Copy each of the items that follow character for character, leaving every line unchanged.
[Start DATASET RECORDS]
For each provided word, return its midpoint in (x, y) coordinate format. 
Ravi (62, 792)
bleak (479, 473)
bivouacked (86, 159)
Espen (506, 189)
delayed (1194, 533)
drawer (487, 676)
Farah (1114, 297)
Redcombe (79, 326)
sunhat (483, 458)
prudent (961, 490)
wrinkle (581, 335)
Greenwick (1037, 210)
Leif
[End DATASET RECORDS]
- WRITTEN RESPONSE:
For each provided word, return its midpoint in (x, y) coordinate format. 
Ravi (62, 792)
bleak (479, 473)
bivouacked (86, 159)
Espen (506, 189)
delayed (1194, 533)
drawer (487, 676)
Farah (1114, 297)
Redcombe (79, 326)
sunhat (483, 458)
prudent (961, 490)
wrinkle (581, 335)
Greenwick (1037, 210)
Leif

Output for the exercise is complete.